*What you are asked to do*. Your reply should be one number: how many lines of the records below contain the string "plus".

(Stored data entries)
== Segment start ==
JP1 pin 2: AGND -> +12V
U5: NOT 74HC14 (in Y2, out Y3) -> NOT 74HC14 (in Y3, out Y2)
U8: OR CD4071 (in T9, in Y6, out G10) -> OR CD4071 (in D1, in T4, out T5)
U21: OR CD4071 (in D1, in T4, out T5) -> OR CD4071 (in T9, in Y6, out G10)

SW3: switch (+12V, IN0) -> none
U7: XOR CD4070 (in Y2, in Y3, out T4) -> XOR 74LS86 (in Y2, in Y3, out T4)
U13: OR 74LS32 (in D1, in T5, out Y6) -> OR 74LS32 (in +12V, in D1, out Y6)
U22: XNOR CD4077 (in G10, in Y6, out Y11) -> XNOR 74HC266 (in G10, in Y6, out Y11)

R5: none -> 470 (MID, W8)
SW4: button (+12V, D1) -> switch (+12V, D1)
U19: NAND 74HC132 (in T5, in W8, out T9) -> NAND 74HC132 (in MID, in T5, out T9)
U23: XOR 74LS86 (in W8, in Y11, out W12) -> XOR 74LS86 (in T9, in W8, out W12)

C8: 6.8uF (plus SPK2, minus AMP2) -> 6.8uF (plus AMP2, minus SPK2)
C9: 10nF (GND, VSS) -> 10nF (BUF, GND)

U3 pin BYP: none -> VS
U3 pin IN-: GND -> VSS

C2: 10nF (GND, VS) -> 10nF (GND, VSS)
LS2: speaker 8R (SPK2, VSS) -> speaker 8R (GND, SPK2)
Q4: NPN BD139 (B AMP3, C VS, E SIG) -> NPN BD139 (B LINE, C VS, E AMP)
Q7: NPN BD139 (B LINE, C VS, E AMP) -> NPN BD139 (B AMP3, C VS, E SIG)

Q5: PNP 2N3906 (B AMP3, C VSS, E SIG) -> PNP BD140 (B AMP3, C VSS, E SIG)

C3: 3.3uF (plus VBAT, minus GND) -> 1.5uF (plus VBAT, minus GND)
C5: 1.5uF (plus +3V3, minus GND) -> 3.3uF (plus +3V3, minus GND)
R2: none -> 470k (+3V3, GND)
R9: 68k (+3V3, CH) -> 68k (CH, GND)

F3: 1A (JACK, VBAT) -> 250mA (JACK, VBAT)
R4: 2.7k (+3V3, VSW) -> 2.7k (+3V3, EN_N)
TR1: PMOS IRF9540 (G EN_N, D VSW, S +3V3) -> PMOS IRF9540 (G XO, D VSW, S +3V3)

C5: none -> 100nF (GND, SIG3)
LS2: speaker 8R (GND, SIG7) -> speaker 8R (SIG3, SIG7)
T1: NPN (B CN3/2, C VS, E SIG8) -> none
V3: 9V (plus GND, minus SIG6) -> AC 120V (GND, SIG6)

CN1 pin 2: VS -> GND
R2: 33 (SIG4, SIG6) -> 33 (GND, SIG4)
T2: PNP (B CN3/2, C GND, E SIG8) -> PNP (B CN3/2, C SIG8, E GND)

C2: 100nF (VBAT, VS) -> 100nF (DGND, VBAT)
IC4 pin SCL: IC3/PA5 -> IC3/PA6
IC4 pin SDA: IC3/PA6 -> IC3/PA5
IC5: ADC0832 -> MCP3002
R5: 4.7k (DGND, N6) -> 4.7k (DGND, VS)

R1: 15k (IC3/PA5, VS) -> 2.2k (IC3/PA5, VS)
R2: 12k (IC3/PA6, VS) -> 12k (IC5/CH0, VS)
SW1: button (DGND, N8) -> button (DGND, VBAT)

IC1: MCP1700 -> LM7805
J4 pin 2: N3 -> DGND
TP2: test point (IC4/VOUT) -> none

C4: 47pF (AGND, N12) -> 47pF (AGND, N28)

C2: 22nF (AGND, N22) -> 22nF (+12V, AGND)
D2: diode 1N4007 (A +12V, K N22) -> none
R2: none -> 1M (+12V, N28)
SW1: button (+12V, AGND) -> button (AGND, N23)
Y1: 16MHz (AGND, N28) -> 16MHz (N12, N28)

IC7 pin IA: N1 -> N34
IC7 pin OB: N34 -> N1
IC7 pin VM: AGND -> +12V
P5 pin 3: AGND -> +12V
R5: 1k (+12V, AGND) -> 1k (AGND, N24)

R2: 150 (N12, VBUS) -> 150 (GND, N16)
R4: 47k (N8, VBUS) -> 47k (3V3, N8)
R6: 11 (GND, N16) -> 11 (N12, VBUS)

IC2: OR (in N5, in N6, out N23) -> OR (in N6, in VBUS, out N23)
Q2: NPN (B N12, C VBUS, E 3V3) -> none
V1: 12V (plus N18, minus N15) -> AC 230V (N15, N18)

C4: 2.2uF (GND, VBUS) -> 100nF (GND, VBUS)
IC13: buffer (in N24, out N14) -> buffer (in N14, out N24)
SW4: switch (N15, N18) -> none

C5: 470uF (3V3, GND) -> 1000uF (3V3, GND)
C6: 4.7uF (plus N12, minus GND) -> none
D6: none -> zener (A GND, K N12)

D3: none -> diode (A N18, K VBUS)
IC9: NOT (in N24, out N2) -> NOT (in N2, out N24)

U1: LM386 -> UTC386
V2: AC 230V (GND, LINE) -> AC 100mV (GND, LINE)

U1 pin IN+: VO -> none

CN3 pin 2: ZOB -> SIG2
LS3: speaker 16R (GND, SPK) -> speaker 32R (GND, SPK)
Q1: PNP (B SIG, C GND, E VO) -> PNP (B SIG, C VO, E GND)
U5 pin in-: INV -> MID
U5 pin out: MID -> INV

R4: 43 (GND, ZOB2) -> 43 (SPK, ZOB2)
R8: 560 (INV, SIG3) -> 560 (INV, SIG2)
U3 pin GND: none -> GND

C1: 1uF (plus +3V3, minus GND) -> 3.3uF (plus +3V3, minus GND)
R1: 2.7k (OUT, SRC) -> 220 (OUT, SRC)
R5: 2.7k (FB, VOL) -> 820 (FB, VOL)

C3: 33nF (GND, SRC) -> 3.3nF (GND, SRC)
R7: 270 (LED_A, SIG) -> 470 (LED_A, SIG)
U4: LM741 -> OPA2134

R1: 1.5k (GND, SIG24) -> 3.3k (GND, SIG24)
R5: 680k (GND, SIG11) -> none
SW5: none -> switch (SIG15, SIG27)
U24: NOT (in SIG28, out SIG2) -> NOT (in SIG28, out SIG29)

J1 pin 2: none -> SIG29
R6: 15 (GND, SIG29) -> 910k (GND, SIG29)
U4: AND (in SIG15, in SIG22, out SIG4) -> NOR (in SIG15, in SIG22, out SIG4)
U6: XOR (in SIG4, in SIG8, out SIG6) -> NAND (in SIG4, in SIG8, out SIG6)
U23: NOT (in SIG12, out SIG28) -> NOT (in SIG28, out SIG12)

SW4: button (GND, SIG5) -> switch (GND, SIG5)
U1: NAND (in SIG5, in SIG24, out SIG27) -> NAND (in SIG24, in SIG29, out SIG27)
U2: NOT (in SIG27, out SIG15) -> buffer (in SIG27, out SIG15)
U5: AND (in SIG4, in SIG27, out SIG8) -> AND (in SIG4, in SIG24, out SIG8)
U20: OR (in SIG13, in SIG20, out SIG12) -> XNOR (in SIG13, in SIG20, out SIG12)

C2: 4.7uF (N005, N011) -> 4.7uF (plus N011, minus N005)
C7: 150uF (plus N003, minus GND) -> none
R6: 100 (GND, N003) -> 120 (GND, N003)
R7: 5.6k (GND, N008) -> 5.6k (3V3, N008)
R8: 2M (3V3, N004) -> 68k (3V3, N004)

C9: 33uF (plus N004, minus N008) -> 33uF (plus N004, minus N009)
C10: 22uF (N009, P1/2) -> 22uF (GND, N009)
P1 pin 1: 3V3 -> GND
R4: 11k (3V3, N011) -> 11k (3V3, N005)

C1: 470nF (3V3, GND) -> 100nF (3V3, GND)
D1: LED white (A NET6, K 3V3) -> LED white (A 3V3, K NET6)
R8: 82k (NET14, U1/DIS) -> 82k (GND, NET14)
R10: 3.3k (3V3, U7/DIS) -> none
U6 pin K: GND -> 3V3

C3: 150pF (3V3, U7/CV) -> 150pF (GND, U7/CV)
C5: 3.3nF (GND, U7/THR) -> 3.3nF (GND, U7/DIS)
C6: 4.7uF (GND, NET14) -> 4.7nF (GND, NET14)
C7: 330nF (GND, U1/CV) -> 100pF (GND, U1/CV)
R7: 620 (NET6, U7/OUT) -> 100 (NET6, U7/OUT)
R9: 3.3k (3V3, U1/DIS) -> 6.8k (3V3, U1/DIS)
== Segment end ==
*Exercise solution*. 10